> Task instructions: What follows is data; output all of it exactly as given.

*** Begin section ***

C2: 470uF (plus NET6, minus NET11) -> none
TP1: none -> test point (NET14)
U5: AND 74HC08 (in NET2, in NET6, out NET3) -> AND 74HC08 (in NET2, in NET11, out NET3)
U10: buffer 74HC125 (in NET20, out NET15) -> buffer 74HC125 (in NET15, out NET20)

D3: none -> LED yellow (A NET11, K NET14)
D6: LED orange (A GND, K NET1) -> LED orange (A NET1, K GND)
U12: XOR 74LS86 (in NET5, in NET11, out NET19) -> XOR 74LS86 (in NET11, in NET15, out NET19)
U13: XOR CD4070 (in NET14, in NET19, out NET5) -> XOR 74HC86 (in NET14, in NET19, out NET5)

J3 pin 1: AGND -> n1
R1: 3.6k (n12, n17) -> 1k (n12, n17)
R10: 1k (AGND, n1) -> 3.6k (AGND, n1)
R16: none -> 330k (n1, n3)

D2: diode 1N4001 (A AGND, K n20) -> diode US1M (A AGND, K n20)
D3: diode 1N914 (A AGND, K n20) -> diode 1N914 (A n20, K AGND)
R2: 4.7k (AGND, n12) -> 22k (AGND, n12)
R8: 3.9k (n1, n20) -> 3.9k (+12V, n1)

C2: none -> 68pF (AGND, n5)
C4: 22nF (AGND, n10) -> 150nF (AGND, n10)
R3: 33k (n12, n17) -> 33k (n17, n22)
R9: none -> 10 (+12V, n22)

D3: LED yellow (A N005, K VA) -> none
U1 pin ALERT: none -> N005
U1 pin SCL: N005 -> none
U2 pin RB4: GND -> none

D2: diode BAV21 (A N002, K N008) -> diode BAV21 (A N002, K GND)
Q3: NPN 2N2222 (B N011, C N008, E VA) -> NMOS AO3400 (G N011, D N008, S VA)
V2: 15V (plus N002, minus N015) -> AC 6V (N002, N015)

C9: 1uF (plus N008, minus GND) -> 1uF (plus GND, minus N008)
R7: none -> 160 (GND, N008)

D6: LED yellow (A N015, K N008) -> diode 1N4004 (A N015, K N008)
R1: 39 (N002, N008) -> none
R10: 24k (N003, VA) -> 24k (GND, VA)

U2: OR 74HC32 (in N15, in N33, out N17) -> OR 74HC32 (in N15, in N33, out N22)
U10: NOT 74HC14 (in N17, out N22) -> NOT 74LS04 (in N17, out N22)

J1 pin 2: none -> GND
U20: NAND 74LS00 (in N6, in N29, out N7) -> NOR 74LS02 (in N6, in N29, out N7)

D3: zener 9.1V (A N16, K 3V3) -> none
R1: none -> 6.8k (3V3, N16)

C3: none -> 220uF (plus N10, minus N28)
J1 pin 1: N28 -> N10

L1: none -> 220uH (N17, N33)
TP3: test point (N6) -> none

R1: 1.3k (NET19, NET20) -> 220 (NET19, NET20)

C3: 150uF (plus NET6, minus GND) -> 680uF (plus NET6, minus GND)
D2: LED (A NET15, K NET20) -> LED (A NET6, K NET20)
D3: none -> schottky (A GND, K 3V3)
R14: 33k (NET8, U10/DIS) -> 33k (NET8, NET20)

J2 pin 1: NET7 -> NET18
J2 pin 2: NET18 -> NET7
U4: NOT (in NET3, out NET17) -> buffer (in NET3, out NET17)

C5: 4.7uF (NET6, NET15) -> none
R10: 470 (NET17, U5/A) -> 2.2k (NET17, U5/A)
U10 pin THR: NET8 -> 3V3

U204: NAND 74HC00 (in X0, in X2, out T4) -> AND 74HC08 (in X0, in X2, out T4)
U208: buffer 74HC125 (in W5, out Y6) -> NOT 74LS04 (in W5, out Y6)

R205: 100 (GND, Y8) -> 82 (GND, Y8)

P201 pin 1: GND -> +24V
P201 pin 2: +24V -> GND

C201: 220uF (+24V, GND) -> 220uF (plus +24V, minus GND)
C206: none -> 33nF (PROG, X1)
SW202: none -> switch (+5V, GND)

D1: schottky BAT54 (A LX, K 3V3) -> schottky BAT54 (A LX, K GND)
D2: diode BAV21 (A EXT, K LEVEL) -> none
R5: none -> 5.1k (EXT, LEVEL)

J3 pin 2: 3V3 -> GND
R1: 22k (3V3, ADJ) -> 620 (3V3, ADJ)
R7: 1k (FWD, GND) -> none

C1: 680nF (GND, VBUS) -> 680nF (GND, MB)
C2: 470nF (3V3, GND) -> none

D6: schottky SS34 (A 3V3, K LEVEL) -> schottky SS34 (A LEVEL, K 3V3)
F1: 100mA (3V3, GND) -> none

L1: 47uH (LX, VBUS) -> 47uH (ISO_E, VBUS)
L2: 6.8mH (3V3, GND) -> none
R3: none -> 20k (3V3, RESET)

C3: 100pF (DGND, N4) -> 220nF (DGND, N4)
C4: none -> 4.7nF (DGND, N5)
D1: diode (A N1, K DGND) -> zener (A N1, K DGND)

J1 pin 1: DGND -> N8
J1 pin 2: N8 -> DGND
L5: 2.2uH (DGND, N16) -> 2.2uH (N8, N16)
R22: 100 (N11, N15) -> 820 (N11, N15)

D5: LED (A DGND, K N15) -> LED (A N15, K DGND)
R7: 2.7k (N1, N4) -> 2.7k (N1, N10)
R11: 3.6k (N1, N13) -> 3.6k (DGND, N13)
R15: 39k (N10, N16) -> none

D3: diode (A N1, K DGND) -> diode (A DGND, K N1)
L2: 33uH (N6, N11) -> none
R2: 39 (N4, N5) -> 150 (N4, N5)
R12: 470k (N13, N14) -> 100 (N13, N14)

*** End section ***

> Output of the task:
C2: 470uF (plus NET6, minus NET11) -> none
TP1: none -> test point (NET14)
U5: AND 74HC08 (in NET2, in NET6, out NET3) -> AND 74HC08 (in NET2, in NET11, out NET3)
U10: buffer 74HC125 (in NET20, out NET15) -> buffer 74HC125 (in NET15, out NET20)

D3: none -> LED yellow (A NET11, K NET14)
D6: LED orange (A GND, K NET1) -> LED orange (A NET1, K GND)
U12: XOR 74LS86 (in NET5, in NET11, out NET19) -> XOR 74LS86 (in NET11, in NET15, out NET19)
U13: XOR CD4070 (in NET14, in NET19, out NET5) -> XOR 74HC86 (in NET14, in NET19, out NET5)

J3 pin 1: AGND -> n1
R1: 3.6k (n12, n17) -> 1k (n12, n17)
R10: 1k (AGND, n1) -> 3.6k (AGND, n1)
R16: none -> 330k (n1, n3)

D2: diode 1N4001 (A AGND, K n20) -> diode US1M (A AGND, K n20)
D3: diode 1N914 (A AGND, K n20) -> diode 1N914 (A n20, K AGND)
R2: 4.7k (AGND, n12) -> 22k (AGND, n12)
R8: 3.9k (n1, n20) -> 3.9k (+12V, n1)

C2: none -> 68pF (AGND, n5)
C4: 22nF (AGND, n10) -> 150nF (AGND, n10)
R3: 33k (n12, n17) -> 33k (n17, n22)
R9: none -> 10 (+12V, n22)

D3: LED yellow (A N005, K VA) -> none
U1 pin ALERT: none -> N005
U1 pin SCL: N005 -> none
U2 pin RB4: GND -> none

D2: diode BAV21 (A N002, K N008) -> diode BAV21 (A N002, K GND)
Q3: NPN 2N2222 (B N011, C N008, E VA) -> NMOS AO3400 (G N011, D N008, S VA)
V2: 15V (plus N002, minus N015) -> AC 6V (N002, N015)

C9: 1uF (plus N008, minus GND) -> 1uF (plus GND, minus N008)
R7: none -> 160 (GND, N008)

D6: LED yellow (A N015, K N008) -> diode 1N4004 (A N015, K N008)
R1: 39 (N002, N008) -> none
R10: 24k (N003, VA) -> 24k (GND, VA)

U2: OR 74HC32 (in N15, in N33, out N17) -> OR 74HC32 (in N15, in N33, out N22)
U10: NOT 74HC14 (in N17, out N22) -> NOT 74LS04 (in N17, out N22)

J1 pin 2: none -> GND
U20: NAND 74LS00 (in N6, in N29, out N7) -> NOR 74LS02 (in N6, in N29, out N7)

D3: zener 9.1V (A N16, K 3V3) -> none
R1: none -> 6.8k (3V3, N16)

C3: none -> 220uF (plus N10, minus N28)
J1 pin 1: N28 -> N10

L1: none -> 220uH (N17, N33)
TP3: test point (N6) -> none

R1: 1.3k (NET19, NET20) -> 220 (NET19, NET20)

C3: 150uF (plus NET6, minus GND) -> 680uF (plus NET6, minus GND)
D2: LED (A NET15, K NET20) -> LED (A NET6, K NET20)
D3: none -> schottky (A GND, K 3V3)
R14: 33k (NET8, U10/DIS) -> 33k (NET8, NET20)

J2 pin 1: NET7 -> NET18
J2 pin 2: NET18 -> NET7
U4: NOT (in NET3, out NET17) -> buffer (in NET3, out NET17)

C5: 4.7uF (NET6, NET15) -> none
R10: 470 (NET17, U5/A) -> 2.2k (NET17, U5/A)
U10 pin THR: NET8 -> 3V3

U204: NAND 74HC00 (in X0, in X2, out T4) -> AND 74HC08 (in X0, in X2, out T4)
U208: buffer 74HC125 (in W5, out Y6) -> NOT 74LS04 (in W5, out Y6)

R205: 100 (GND, Y8) -> 82 (GND, Y8)

P201 pin 1: GND -> +24V
P201 pin 2: +24V -> GND

C201: 220uF (+24V, GND) -> 220uF (plus +24V, minus GND)
C206: none -> 33nF (PROG, X1)
SW202: none -> switch (+5V, GND)

D1: schottky BAT54 (A LX, K 3V3) -> schottky BAT54 (A LX, K GND)
D2: diode BAV21 (A EXT, K LEVEL) -> none
R5: none -> 5.1k (EXT, LEVEL)

J3 pin 2: 3V3 -> GND
R1: 22k (3V3, ADJ) -> 620 (3V3, ADJ)
R7: 1k (FWD, GND) -> none

C1: 680nF (GND, VBUS) -> 680nF (GND, MB)
C2: 470nF (3V3, GND) -> none

D6: schottky SS34 (A 3V3, K LEVEL) -> schottky SS34 (A LEVEL, K 3V3)
F1: 100mA (3V3, GND) -> none

L1: 47uH (LX, VBUS) -> 47uH (ISO_E, VBUS)
L2: 6.8mH (3V3, GND) -> none
R3: none -> 20k (3V3, RESET)

C3: 100pF (DGND, N4) -> 220nF (DGND, N4)
C4: none -> 4.7nF (DGND, N5)
D1: diode (A N1, K DGND) -> zener (A N1, K DGND)

J1 pin 1: DGND -> N8
J1 pin 2: N8 -> DGND
L5: 2.2uH (DGND, N16) -> 2.2uH (N8, N16)
R22: 100 (N11, N15) -> 820 (N11, N15)

D5: LED (A DGND, K N15) -> LED (A N15, K DGND)
R7: 2.7k (N1, N4) -> 2.7k (N1, N10)
R11: 3.6k (N1, N13) -> 3.6k (DGND, N13)
R15: 39k (N10, N16) -> none

D3: diode (A N1, K DGND) -> diode (A DGND, K N1)
L2: 33uH (N6, N11) -> none
R2: 39 (N4, N5) -> 150 (N4, N5)
R12: 470k (N13, N14) -> 100 (N13, N14)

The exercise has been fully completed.